> _Entries supplied_:
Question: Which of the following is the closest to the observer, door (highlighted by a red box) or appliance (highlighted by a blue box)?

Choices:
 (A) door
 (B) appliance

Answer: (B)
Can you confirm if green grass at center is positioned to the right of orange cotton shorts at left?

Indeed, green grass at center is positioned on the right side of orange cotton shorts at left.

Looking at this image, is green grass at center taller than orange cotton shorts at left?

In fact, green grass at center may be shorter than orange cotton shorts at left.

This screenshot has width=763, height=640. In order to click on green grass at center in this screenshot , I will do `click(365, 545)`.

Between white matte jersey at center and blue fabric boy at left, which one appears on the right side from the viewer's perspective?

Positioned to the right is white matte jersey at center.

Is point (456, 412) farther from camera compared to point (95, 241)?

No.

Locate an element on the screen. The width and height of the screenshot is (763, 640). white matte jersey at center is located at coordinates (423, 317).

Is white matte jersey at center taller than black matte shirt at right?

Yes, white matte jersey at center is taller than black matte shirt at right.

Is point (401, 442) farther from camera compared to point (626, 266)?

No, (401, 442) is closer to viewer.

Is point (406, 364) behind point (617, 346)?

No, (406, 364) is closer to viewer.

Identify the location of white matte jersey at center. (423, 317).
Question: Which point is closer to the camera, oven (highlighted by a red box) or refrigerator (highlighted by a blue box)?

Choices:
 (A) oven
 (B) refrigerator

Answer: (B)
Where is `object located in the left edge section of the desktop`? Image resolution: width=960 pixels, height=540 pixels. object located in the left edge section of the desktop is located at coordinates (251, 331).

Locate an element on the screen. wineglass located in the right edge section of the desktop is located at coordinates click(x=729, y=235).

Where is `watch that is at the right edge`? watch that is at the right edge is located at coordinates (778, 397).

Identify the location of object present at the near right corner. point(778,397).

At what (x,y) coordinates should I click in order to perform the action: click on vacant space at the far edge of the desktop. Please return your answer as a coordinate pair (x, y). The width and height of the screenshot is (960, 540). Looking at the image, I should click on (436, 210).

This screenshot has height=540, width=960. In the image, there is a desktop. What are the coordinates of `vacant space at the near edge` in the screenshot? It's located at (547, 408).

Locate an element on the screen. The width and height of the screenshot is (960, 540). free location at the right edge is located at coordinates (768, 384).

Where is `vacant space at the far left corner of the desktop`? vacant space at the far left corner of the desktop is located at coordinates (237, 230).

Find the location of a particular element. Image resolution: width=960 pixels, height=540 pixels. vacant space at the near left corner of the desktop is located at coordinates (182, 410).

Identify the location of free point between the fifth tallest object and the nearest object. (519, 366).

> _Exercise aim_:
Transcribe all of the records above word for word.

> _Problem solution_:
Question: Which of the following is the closest to the observer, door (highlighted by a red box) or appliance (highlighted by a blue box)?

Choices:
 (A) door
 (B) appliance

Answer: (B)
Can you confirm if green grass at center is positioned to the right of orange cotton shorts at left?

Indeed, green grass at center is positioned on the right side of orange cotton shorts at left.

Looking at this image, is green grass at center taller than orange cotton shorts at left?

In fact, green grass at center may be shorter than orange cotton shorts at left.

This screenshot has width=763, height=640. In order to click on green grass at center in this screenshot , I will do `click(365, 545)`.

Between white matte jersey at center and blue fabric boy at left, which one appears on the right side from the viewer's perspective?

Positioned to the right is white matte jersey at center.

Is point (456, 412) farther from camera compared to point (95, 241)?

No.

Locate an element on the screen. The width and height of the screenshot is (763, 640). white matte jersey at center is located at coordinates (423, 317).

Is white matte jersey at center taller than black matte shirt at right?

Yes, white matte jersey at center is taller than black matte shirt at right.

Is point (401, 442) farther from camera compared to point (626, 266)?

No, (401, 442) is closer to viewer.

Is point (406, 364) behind point (617, 346)?

No, (406, 364) is closer to viewer.

Identify the location of white matte jersey at center. (423, 317).
Question: Which point is closer to the camera, oven (highlighted by a red box) or refrigerator (highlighted by a blue box)?

Choices:
 (A) oven
 (B) refrigerator

Answer: (B)
Where is `object located in the left edge section of the desktop`? Image resolution: width=960 pixels, height=540 pixels. object located in the left edge section of the desktop is located at coordinates (251, 331).

Locate an element on the screen. wineglass located in the right edge section of the desktop is located at coordinates click(x=729, y=235).

Where is `watch that is at the right edge`? watch that is at the right edge is located at coordinates (778, 397).

Identify the location of object present at the near right corner. point(778,397).

At what (x,y) coordinates should I click in order to perform the action: click on vacant space at the far edge of the desktop. Please return your answer as a coordinate pair (x, y). The width and height of the screenshot is (960, 540). Looking at the image, I should click on (436, 210).

This screenshot has height=540, width=960. In the image, there is a desktop. What are the coordinates of `vacant space at the near edge` in the screenshot? It's located at (547, 408).

Locate an element on the screen. The width and height of the screenshot is (960, 540). free location at the right edge is located at coordinates (768, 384).

Where is `vacant space at the far left corner of the desktop`? vacant space at the far left corner of the desktop is located at coordinates (237, 230).

Find the location of a particular element. Image resolution: width=960 pixels, height=540 pixels. vacant space at the near left corner of the desktop is located at coordinates (182, 410).

Identify the location of free point between the fifth tallest object and the nearest object. (519, 366).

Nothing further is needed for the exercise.